The problem: The lines from the one holding "gray ellipse: (313, 194)" to the final line of the listing below are to be duplicated exactly, with both ends included and pictures omitted.

Recorded data:
═══

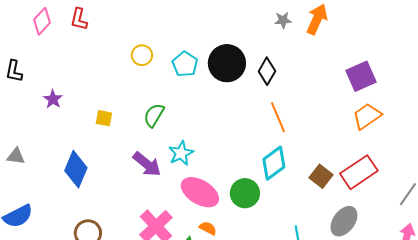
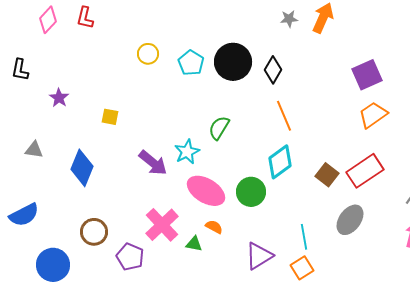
green semicircle: (154, 115) -> (219, 128), moved
gray triangle: (16, 156) -> (34, 150), moved

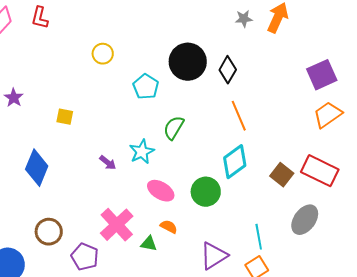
cyan pentagon: (191, 63) -> (146, 87), moved
purple arrow: (153, 163) -> (108, 163), size x0.6
red rectangle: (365, 171) -> (320, 171), turned 60
pink ellipse: (206, 191) -> (161, 191), size x0.7

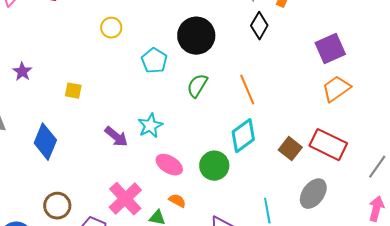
black diamond: (228, 70) -> (259, 26), moved
green semicircle: (174, 128) -> (197, 86), moved
purple arrow: (108, 163) -> (116, 137), size x1.4

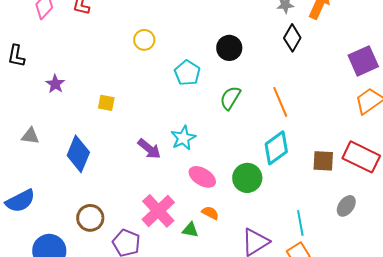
black circle: (196, 36) -> (229, 48), size x0.7
brown square: (290, 149) -> (323, 161), turned -35
gray ellipse: (313, 194) -> (346, 206), size x0.7

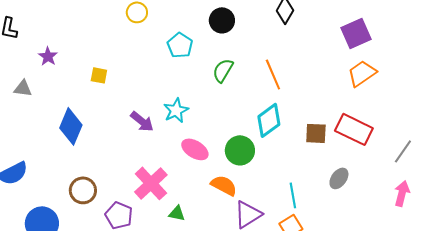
gray triangle: (30, 136) -> (23, 88), moved
orange semicircle: (210, 213) -> (224, 185), moved, size x1.5
green triangle: (190, 230) -> (177, 213), moved

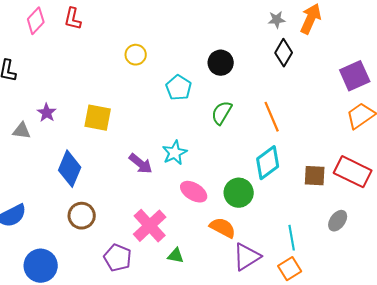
purple star: (48, 56) -> (47, 113), moved
yellow square: (99, 75) -> (98, 118), size x1.6
brown circle: (83, 190) -> (82, 216), moved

═══

Problem solution:
gray ellipse: (313, 194) -> (346, 206), size x0.7

gray triangle: (30, 136) -> (23, 88), moved
orange semicircle: (210, 213) -> (224, 185), moved, size x1.5
green triangle: (190, 230) -> (177, 213), moved

purple star: (48, 56) -> (47, 113), moved
yellow square: (99, 75) -> (98, 118), size x1.6
brown circle: (83, 190) -> (82, 216), moved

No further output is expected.